* [TASK TO CARRY OUT] Your task is to copy each line of the material that holds the word "brown".

________________________

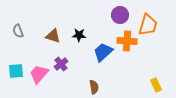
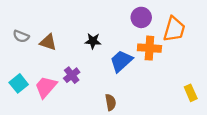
gray semicircle: (18, 31) -> (21, 36), turned -48
brown triangle: (53, 36) -> (48, 42), moved
cyan square: (16, 71) -> (19, 83), turned -35
yellow rectangle: (156, 85) -> (191, 93), moved

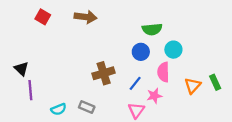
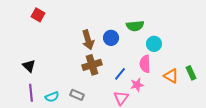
brown arrow: (86, 17) -> (88, 40), moved, turned 66
blue circle: (141, 52) -> (111, 38), moved
black triangle: (21, 69) -> (29, 66), moved
orange triangle: (193, 86) -> (171, 76), turned -42
purple line: (30, 90) -> (31, 93), moved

________________________

* [WRITTEN RESPONSE]
brown triangle: (53, 36) -> (48, 42), moved
brown arrow: (86, 17) -> (88, 40), moved, turned 66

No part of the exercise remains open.